#### What you should do:
A word-for-word copy of the records is needed, with every picture left out.

↓↓↓

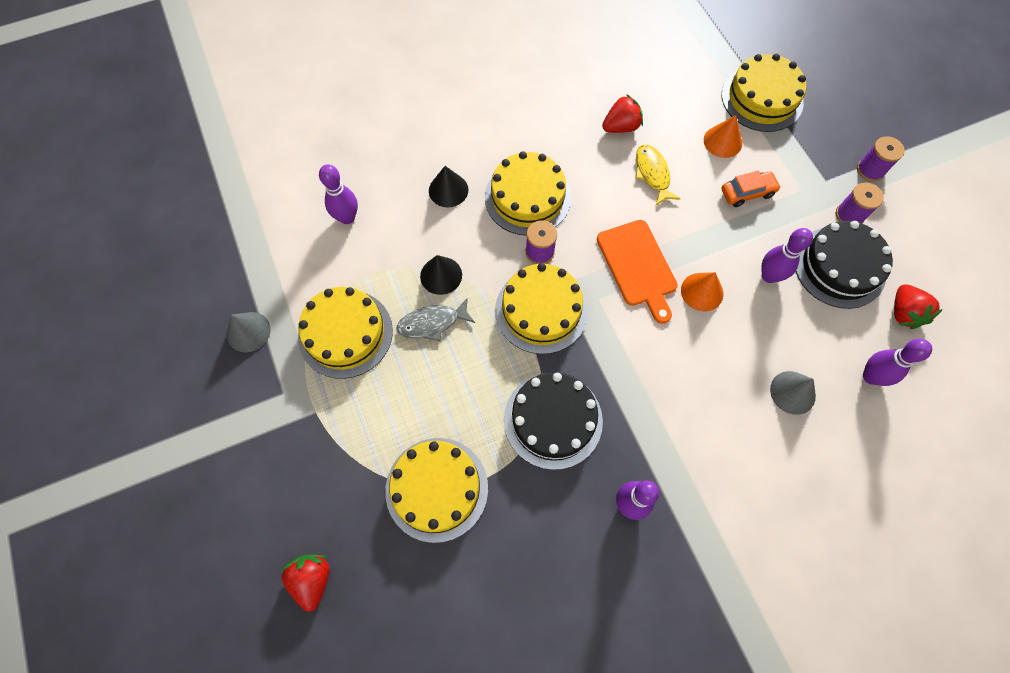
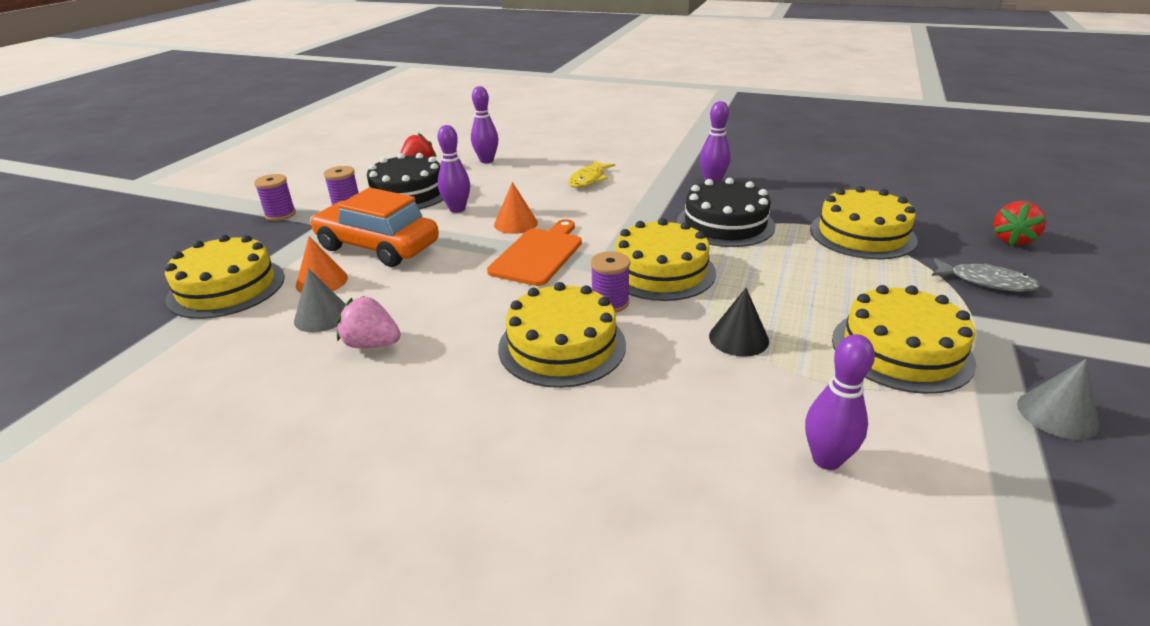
camera: 135 degrees left, 35 degrees down
(432, 323) = (783, 311): grey fish -> grey fish (986, 282)
(448, 190) = (645, 406): black cone -> none
(621, 127) = (372, 344): red strawberry -> pink strawberry
(652, 174) = (418, 295): yellow fish -> yellow fish (589, 179)
(747, 192) = (378, 246): orange car -> orange car, size x2.01
(792, 392) = (541, 173): grey cone -> grey cone (322, 316)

↑↑↑

#### Written solution:
camera: 135 degrees left, 35 degrees down
(432, 323) = (783, 311): grey fish -> grey fish (986, 282)
(448, 190) = (645, 406): black cone -> none
(621, 127) = (372, 344): red strawberry -> pink strawberry
(652, 174) = (418, 295): yellow fish -> yellow fish (589, 179)
(747, 192) = (378, 246): orange car -> orange car, size x2.01
(792, 392) = (541, 173): grey cone -> grey cone (322, 316)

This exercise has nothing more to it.